> _YOUR GOAL_: Output all of the data exactly as it appears, but leave out any pictures it contains.

(RECORDS SUPPLIED begins)

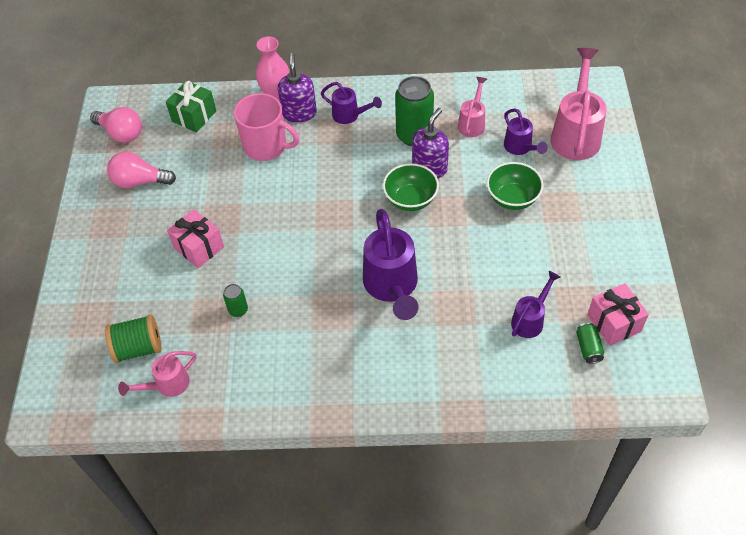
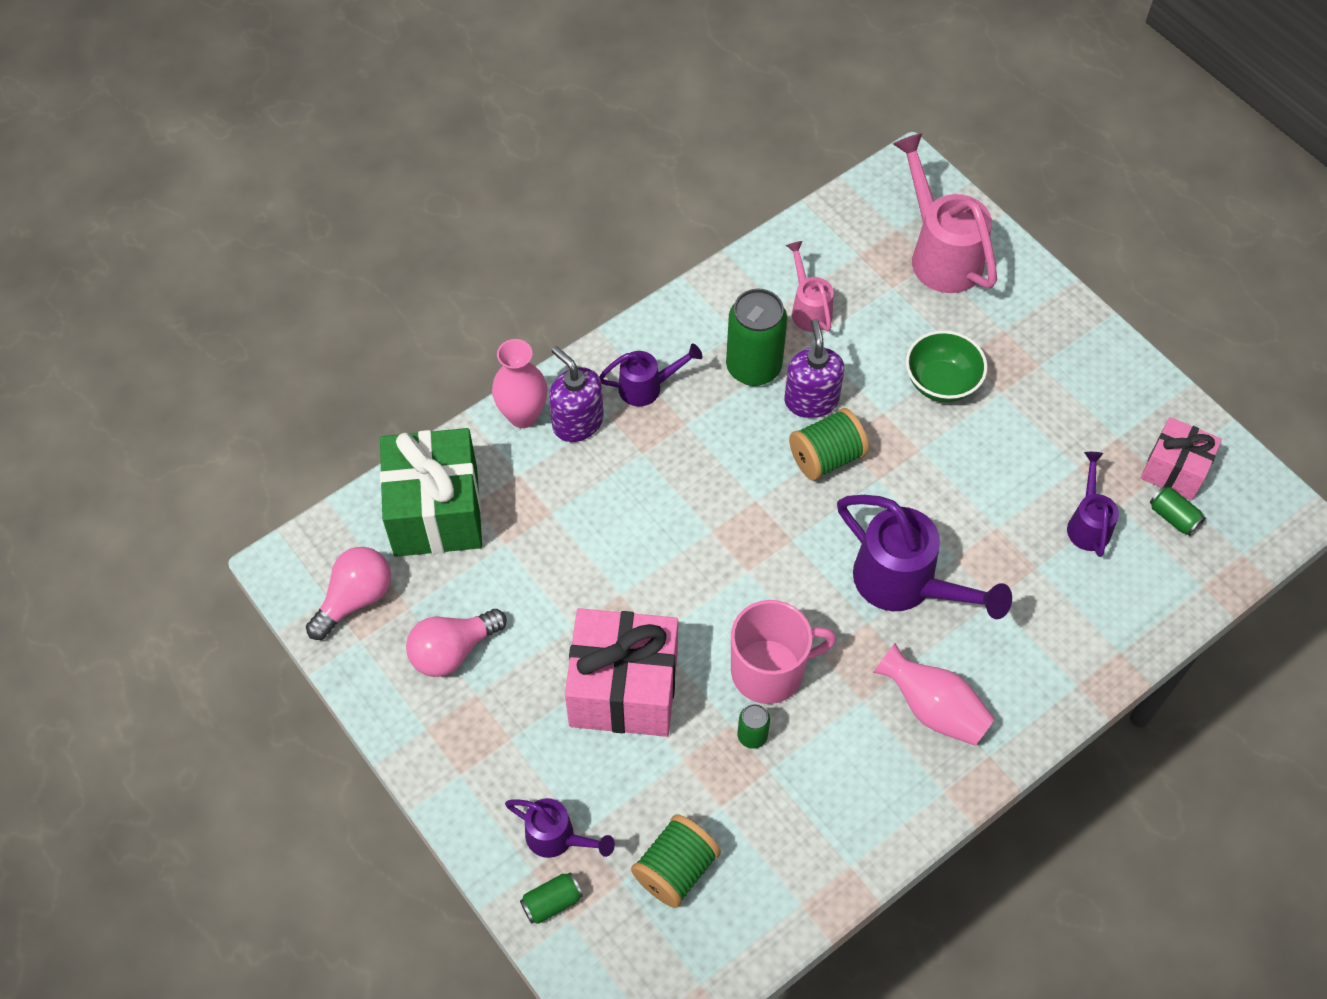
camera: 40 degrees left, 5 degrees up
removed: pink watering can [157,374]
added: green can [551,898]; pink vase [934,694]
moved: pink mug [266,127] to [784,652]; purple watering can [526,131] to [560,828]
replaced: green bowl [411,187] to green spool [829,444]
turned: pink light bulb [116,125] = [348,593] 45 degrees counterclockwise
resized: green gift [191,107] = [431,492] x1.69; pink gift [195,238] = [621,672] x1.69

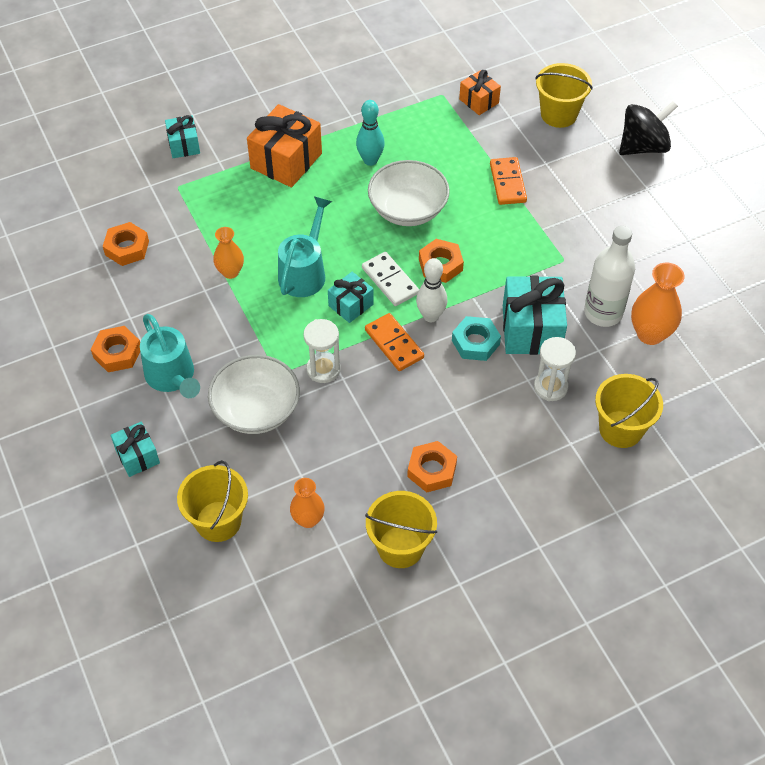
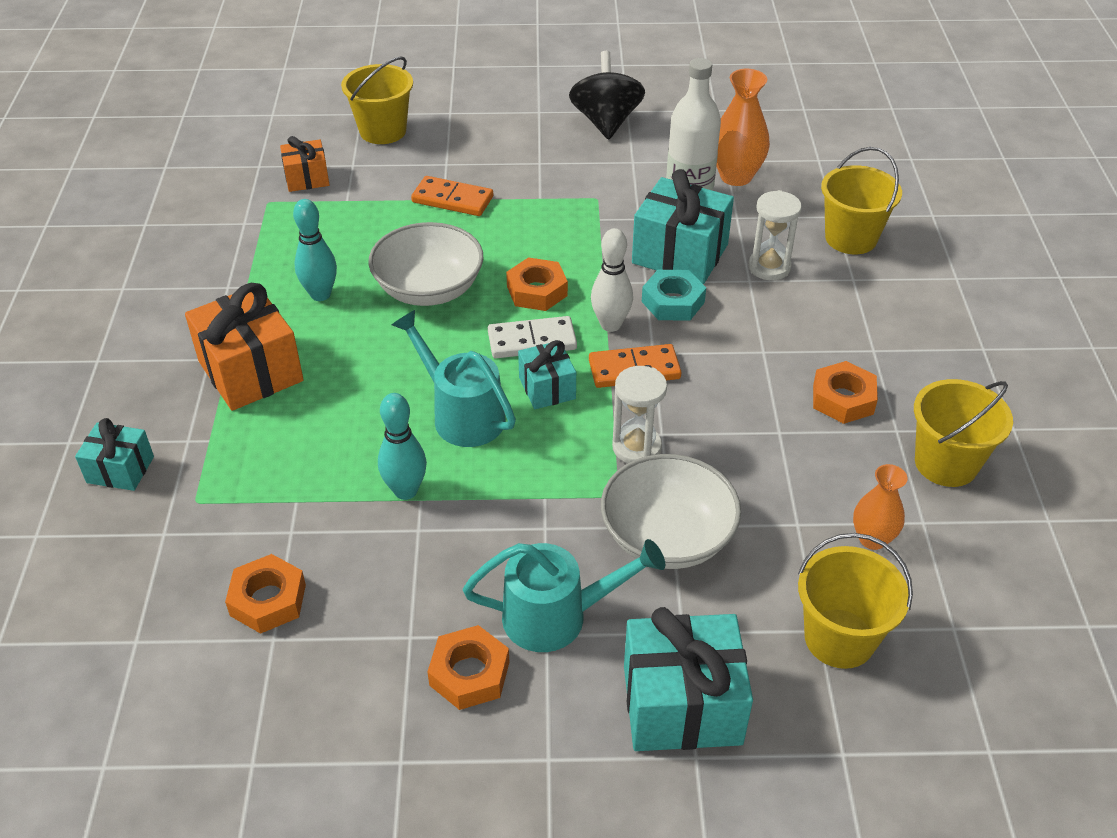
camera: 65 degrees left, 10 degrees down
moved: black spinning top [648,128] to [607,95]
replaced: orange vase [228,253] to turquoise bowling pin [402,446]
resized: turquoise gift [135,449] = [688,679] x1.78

(RECORDS SUPPLIED ends)

> _EXERCISE SOLUTION_:
camera: 40 degrees left, 5 degrees up
removed: pink watering can [157,374]
added: green can [551,898]; pink vase [934,694]
moved: pink mug [266,127] to [784,652]; purple watering can [526,131] to [560,828]
replaced: green bowl [411,187] to green spool [829,444]
turned: pink light bulb [116,125] = [348,593] 45 degrees counterclockwise
resized: green gift [191,107] = [431,492] x1.69; pink gift [195,238] = [621,672] x1.69

camera: 65 degrees left, 10 degrees down
moved: black spinning top [648,128] to [607,95]
replaced: orange vase [228,253] to turquoise bowling pin [402,446]
resized: turquoise gift [135,449] = [688,679] x1.78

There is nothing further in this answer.